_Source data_

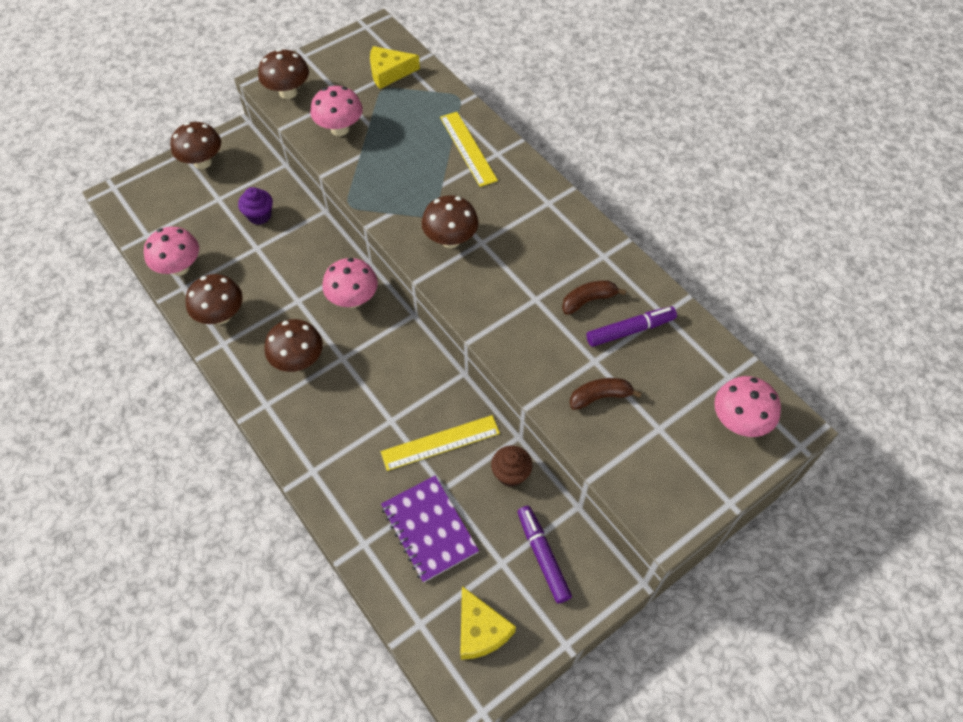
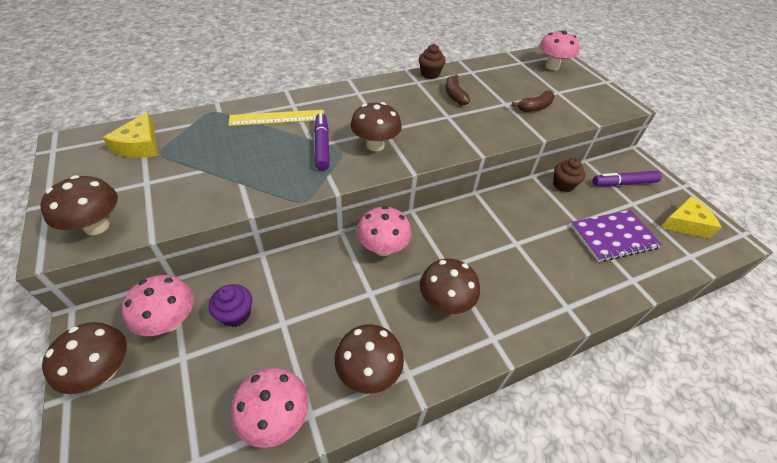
camera: 80 degrees left, 10 degrees down
(340, 129) = (192, 192): pink mushroom -> pink mushroom (170, 321)
(440, 443) = (538, 217): yellow ruler -> none
(600, 397) = (534, 107): brown banana -> brown banana turned 120 degrees counterclockwise
(630, 266) = (430, 74): none -> brown cupcake
(630, 330) = (482, 85): purple marker -> purple marker (322, 146)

_TASK TO COMPLETE_
For each line of the entries that holds the word "brown", pull that line out.

_WRITTEN RESPONSE_
(600, 397) = (534, 107): brown banana -> brown banana turned 120 degrees counterclockwise
(630, 266) = (430, 74): none -> brown cupcake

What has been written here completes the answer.